* [TRY IT]: Your response should match the records line for line.
■ ■ ■
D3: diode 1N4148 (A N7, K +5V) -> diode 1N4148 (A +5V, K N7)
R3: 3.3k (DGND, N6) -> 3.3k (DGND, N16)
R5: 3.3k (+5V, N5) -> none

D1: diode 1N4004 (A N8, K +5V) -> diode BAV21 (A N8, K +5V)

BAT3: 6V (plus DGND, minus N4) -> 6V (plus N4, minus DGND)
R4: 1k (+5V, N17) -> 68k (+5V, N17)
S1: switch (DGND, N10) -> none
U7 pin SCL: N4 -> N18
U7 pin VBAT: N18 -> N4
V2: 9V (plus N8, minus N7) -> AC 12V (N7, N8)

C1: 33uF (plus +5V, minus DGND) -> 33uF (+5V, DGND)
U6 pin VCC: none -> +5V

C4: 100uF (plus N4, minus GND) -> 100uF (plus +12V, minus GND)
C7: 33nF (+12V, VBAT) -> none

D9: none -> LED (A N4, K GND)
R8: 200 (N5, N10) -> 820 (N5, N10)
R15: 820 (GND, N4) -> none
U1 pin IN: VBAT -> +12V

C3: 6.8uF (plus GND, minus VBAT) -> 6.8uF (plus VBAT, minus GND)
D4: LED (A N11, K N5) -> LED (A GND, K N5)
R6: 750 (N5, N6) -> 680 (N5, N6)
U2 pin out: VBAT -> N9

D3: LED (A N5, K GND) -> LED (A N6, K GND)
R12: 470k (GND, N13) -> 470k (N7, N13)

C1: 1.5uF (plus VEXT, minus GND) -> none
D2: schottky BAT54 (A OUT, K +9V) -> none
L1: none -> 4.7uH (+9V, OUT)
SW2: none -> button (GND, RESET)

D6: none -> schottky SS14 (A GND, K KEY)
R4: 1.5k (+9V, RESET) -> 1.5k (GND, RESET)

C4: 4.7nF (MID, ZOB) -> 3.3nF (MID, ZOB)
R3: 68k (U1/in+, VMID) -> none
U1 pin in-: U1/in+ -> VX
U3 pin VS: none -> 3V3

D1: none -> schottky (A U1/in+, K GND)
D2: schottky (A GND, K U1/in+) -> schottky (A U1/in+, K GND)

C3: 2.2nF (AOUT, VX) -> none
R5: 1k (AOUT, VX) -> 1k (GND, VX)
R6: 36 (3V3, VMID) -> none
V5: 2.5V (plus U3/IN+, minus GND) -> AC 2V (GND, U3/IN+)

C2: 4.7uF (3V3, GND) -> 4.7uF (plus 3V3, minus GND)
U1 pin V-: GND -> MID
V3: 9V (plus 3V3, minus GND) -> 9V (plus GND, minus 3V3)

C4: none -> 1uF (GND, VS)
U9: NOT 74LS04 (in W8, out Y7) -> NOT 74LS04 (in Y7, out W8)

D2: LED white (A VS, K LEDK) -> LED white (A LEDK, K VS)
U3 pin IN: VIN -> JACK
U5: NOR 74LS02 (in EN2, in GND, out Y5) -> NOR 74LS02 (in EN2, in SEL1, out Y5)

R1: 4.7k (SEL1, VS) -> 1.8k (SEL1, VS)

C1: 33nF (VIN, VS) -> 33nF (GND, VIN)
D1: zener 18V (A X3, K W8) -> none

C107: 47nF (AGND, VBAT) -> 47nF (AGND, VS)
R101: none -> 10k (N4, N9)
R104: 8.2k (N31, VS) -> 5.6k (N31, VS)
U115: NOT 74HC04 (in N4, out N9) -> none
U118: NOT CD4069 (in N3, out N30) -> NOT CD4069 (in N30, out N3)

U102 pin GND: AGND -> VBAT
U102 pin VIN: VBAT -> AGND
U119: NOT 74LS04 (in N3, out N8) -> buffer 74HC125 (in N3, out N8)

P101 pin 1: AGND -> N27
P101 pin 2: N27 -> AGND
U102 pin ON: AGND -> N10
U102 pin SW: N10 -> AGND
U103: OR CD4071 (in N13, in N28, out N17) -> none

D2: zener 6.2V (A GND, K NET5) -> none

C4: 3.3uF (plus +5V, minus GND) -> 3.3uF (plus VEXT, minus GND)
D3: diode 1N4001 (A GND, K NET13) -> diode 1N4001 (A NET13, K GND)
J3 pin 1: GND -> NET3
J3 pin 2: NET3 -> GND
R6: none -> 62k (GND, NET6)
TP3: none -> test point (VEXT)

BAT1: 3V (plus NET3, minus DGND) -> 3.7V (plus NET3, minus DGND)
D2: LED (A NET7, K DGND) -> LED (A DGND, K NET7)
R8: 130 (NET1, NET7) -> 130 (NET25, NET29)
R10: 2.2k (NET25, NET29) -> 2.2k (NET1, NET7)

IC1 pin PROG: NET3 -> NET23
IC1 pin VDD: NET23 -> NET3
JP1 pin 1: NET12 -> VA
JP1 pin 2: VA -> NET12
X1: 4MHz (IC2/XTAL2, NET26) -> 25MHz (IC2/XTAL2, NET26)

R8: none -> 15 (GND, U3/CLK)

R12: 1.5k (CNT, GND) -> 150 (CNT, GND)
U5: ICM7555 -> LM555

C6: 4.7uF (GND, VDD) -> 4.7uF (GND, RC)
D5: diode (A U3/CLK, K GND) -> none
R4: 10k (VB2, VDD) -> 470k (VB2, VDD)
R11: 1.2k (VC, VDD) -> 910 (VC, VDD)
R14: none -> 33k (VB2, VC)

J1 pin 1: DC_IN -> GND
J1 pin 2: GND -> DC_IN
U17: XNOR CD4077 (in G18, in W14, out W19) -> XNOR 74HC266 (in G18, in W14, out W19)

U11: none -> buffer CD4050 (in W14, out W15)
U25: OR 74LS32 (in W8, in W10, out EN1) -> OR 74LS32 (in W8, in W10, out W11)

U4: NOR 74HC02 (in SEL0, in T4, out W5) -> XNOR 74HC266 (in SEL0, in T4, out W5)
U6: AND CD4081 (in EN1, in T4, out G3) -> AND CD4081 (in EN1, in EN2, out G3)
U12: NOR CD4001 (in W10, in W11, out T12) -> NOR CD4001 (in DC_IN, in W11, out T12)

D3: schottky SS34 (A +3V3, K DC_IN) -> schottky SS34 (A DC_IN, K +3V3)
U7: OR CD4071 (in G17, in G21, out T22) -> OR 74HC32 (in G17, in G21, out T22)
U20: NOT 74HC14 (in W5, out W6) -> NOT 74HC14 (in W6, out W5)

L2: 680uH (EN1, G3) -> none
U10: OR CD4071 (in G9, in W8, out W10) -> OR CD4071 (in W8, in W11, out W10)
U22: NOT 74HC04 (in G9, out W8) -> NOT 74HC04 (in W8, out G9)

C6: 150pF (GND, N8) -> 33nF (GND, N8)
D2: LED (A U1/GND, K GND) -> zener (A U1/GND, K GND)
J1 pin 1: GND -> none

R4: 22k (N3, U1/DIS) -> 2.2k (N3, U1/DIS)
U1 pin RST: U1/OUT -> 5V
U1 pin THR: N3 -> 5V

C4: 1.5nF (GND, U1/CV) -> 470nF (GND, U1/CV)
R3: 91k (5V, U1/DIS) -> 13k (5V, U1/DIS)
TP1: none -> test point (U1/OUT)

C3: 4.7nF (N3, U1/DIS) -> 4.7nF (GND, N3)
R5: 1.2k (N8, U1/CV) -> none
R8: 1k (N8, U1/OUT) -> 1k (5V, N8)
■ ■ ■
* [ANSWER SPACE]:
D3: diode 1N4148 (A N7, K +5V) -> diode 1N4148 (A +5V, K N7)
R3: 3.3k (DGND, N6) -> 3.3k (DGND, N16)
R5: 3.3k (+5V, N5) -> none

D1: diode 1N4004 (A N8, K +5V) -> diode BAV21 (A N8, K +5V)

BAT3: 6V (plus DGND, minus N4) -> 6V (plus N4, minus DGND)
R4: 1k (+5V, N17) -> 68k (+5V, N17)
S1: switch (DGND, N10) -> none
U7 pin SCL: N4 -> N18
U7 pin VBAT: N18 -> N4
V2: 9V (plus N8, minus N7) -> AC 12V (N7, N8)

C1: 33uF (plus +5V, minus DGND) -> 33uF (+5V, DGND)
U6 pin VCC: none -> +5V

C4: 100uF (plus N4, minus GND) -> 100uF (plus +12V, minus GND)
C7: 33nF (+12V, VBAT) -> none

D9: none -> LED (A N4, K GND)
R8: 200 (N5, N10) -> 820 (N5, N10)
R15: 820 (GND, N4) -> none
U1 pin IN: VBAT -> +12V

C3: 6.8uF (plus GND, minus VBAT) -> 6.8uF (plus VBAT, minus GND)
D4: LED (A N11, K N5) -> LED (A GND, K N5)
R6: 750 (N5, N6) -> 680 (N5, N6)
U2 pin out: VBAT -> N9

D3: LED (A N5, K GND) -> LED (A N6, K GND)
R12: 470k (GND, N13) -> 470k (N7, N13)

C1: 1.5uF (plus VEXT, minus GND) -> none
D2: schottky BAT54 (A OUT, K +9V) -> none
L1: none -> 4.7uH (+9V, OUT)
SW2: none -> button (GND, RESET)

D6: none -> schottky SS14 (A GND, K KEY)
R4: 1.5k (+9V, RESET) -> 1.5k (GND, RESET)

C4: 4.7nF (MID, ZOB) -> 3.3nF (MID, ZOB)
R3: 68k (U1/in+, VMID) -> none
U1 pin in-: U1/in+ -> VX
U3 pin VS: none -> 3V3

D1: none -> schottky (A U1/in+, K GND)
D2: schottky (A GND, K U1/in+) -> schottky (A U1/in+, K GND)

C3: 2.2nF (AOUT, VX) -> none
R5: 1k (AOUT, VX) -> 1k (GND, VX)
R6: 36 (3V3, VMID) -> none
V5: 2.5V (plus U3/IN+, minus GND) -> AC 2V (GND, U3/IN+)

C2: 4.7uF (3V3, GND) -> 4.7uF (plus 3V3, minus GND)
U1 pin V-: GND -> MID
V3: 9V (plus 3V3, minus GND) -> 9V (plus GND, minus 3V3)

C4: none -> 1uF (GND, VS)
U9: NOT 74LS04 (in W8, out Y7) -> NOT 74LS04 (in Y7, out W8)

D2: LED white (A VS, K LEDK) -> LED white (A LEDK, K VS)
U3 pin IN: VIN -> JACK
U5: NOR 74LS02 (in EN2, in GND, out Y5) -> NOR 74LS02 (in EN2, in SEL1, out Y5)

R1: 4.7k (SEL1, VS) -> 1.8k (SEL1, VS)

C1: 33nF (VIN, VS) -> 33nF (GND, VIN)
D1: zener 18V (A X3, K W8) -> none

C107: 47nF (AGND, VBAT) -> 47nF (AGND, VS)
R101: none -> 10k (N4, N9)
R104: 8.2k (N31, VS) -> 5.6k (N31, VS)
U115: NOT 74HC04 (in N4, out N9) -> none
U118: NOT CD4069 (in N3, out N30) -> NOT CD4069 (in N30, out N3)

U102 pin GND: AGND -> VBAT
U102 pin VIN: VBAT -> AGND
U119: NOT 74LS04 (in N3, out N8) -> buffer 74HC125 (in N3, out N8)

P101 pin 1: AGND -> N27
P101 pin 2: N27 -> AGND
U102 pin ON: AGND -> N10
U102 pin SW: N10 -> AGND
U103: OR CD4071 (in N13, in N28, out N17) -> none

D2: zener 6.2V (A GND, K NET5) -> none

C4: 3.3uF (plus +5V, minus GND) -> 3.3uF (plus VEXT, minus GND)
D3: diode 1N4001 (A GND, K NET13) -> diode 1N4001 (A NET13, K GND)
J3 pin 1: GND -> NET3
J3 pin 2: NET3 -> GND
R6: none -> 62k (GND, NET6)
TP3: none -> test point (VEXT)

BAT1: 3V (plus NET3, minus DGND) -> 3.7V (plus NET3, minus DGND)
D2: LED (A NET7, K DGND) -> LED (A DGND, K NET7)
R8: 130 (NET1, NET7) -> 130 (NET25, NET29)
R10: 2.2k (NET25, NET29) -> 2.2k (NET1, NET7)

IC1 pin PROG: NET3 -> NET23
IC1 pin VDD: NET23 -> NET3
JP1 pin 1: NET12 -> VA
JP1 pin 2: VA -> NET12
X1: 4MHz (IC2/XTAL2, NET26) -> 25MHz (IC2/XTAL2, NET26)

R8: none -> 15 (GND, U3/CLK)

R12: 1.5k (CNT, GND) -> 150 (CNT, GND)
U5: ICM7555 -> LM555

C6: 4.7uF (GND, VDD) -> 4.7uF (GND, RC)
D5: diode (A U3/CLK, K GND) -> none
R4: 10k (VB2, VDD) -> 470k (VB2, VDD)
R11: 1.2k (VC, VDD) -> 910 (VC, VDD)
R14: none -> 33k (VB2, VC)

J1 pin 1: DC_IN -> GND
J1 pin 2: GND -> DC_IN
U17: XNOR CD4077 (in G18, in W14, out W19) -> XNOR 74HC266 (in G18, in W14, out W19)

U11: none -> buffer CD4050 (in W14, out W15)
U25: OR 74LS32 (in W8, in W10, out EN1) -> OR 74LS32 (in W8, in W10, out W11)

U4: NOR 74HC02 (in SEL0, in T4, out W5) -> XNOR 74HC266 (in SEL0, in T4, out W5)
U6: AND CD4081 (in EN1, in T4, out G3) -> AND CD4081 (in EN1, in EN2, out G3)
U12: NOR CD4001 (in W10, in W11, out T12) -> NOR CD4001 (in DC_IN, in W11, out T12)

D3: schottky SS34 (A +3V3, K DC_IN) -> schottky SS34 (A DC_IN, K +3V3)
U7: OR CD4071 (in G17, in G21, out T22) -> OR 74HC32 (in G17, in G21, out T22)
U20: NOT 74HC14 (in W5, out W6) -> NOT 74HC14 (in W6, out W5)

L2: 680uH (EN1, G3) -> none
U10: OR CD4071 (in G9, in W8, out W10) -> OR CD4071 (in W8, in W11, out W10)
U22: NOT 74HC04 (in G9, out W8) -> NOT 74HC04 (in W8, out G9)

C6: 150pF (GND, N8) -> 33nF (GND, N8)
D2: LED (A U1/GND, K GND) -> zener (A U1/GND, K GND)
J1 pin 1: GND -> none

R4: 22k (N3, U1/DIS) -> 2.2k (N3, U1/DIS)
U1 pin RST: U1/OUT -> 5V
U1 pin THR: N3 -> 5V

C4: 1.5nF (GND, U1/CV) -> 470nF (GND, U1/CV)
R3: 91k (5V, U1/DIS) -> 13k (5V, U1/DIS)
TP1: none -> test point (U1/OUT)

C3: 4.7nF (N3, U1/DIS) -> 4.7nF (GND, N3)
R5: 1.2k (N8, U1/CV) -> none
R8: 1k (N8, U1/OUT) -> 1k (5V, N8)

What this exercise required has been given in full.